DATASET CONTENT: Begin
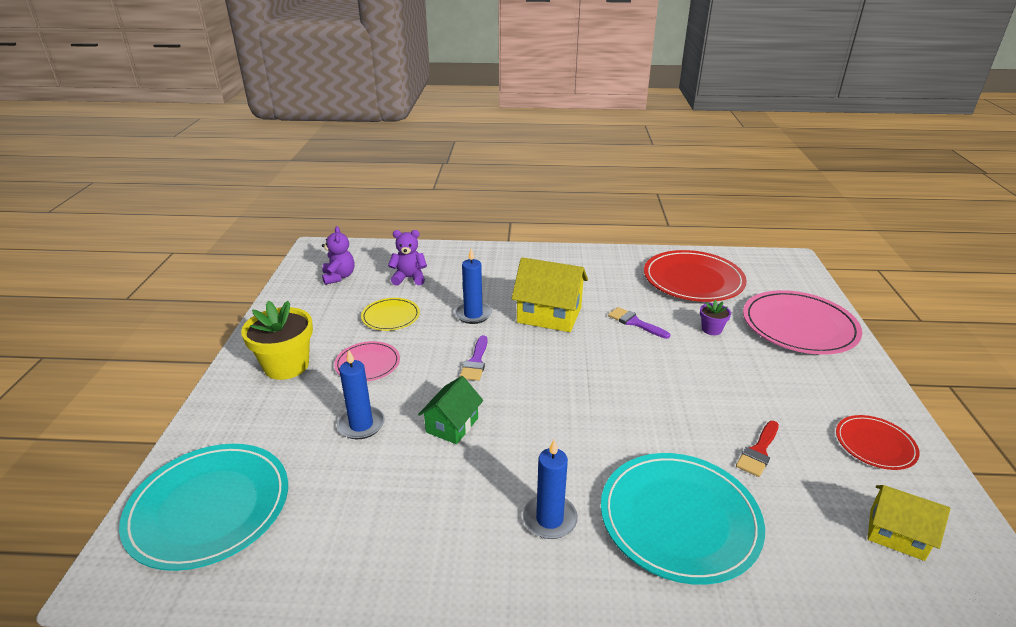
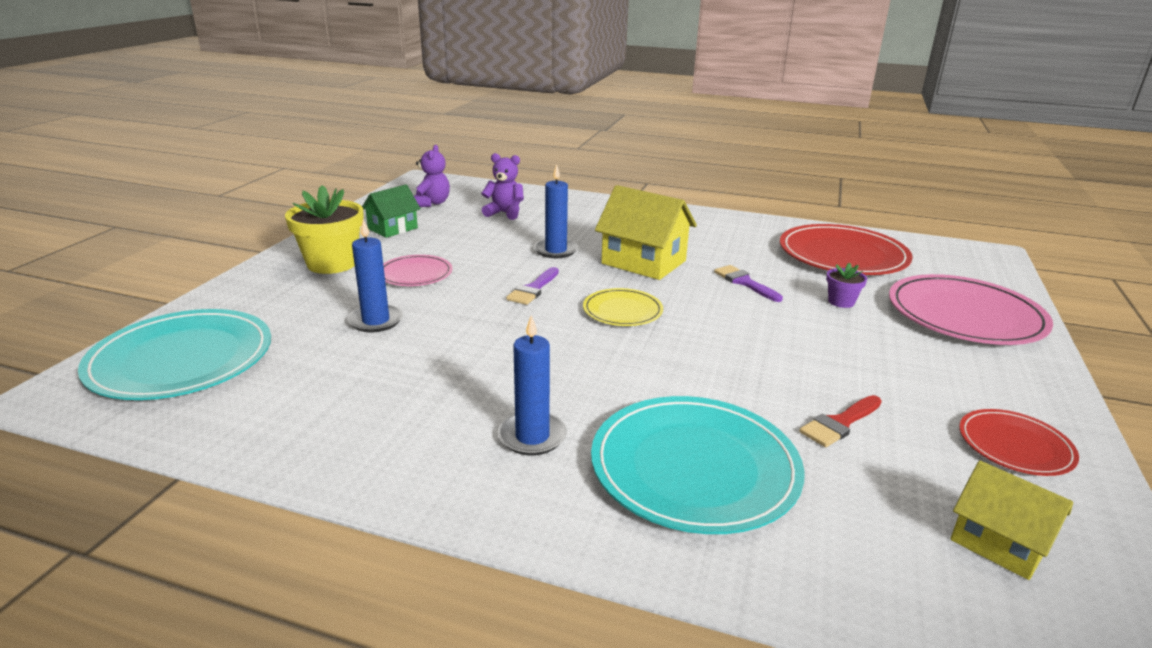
camera: 15 degrees right, 5 degrees down
(390, 316) = (464, 240): yellow plate -> yellow plate (622, 310)
(452, 425) = (473, 337): green house -> green house (392, 228)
DATASET CONTENT: End
**WHAT IS BEING ASKED:**
Output the data above exactly. Drop every picture.

**TASK RESPONSE:**
camera: 15 degrees right, 5 degrees down
(390, 316) = (464, 240): yellow plate -> yellow plate (622, 310)
(452, 425) = (473, 337): green house -> green house (392, 228)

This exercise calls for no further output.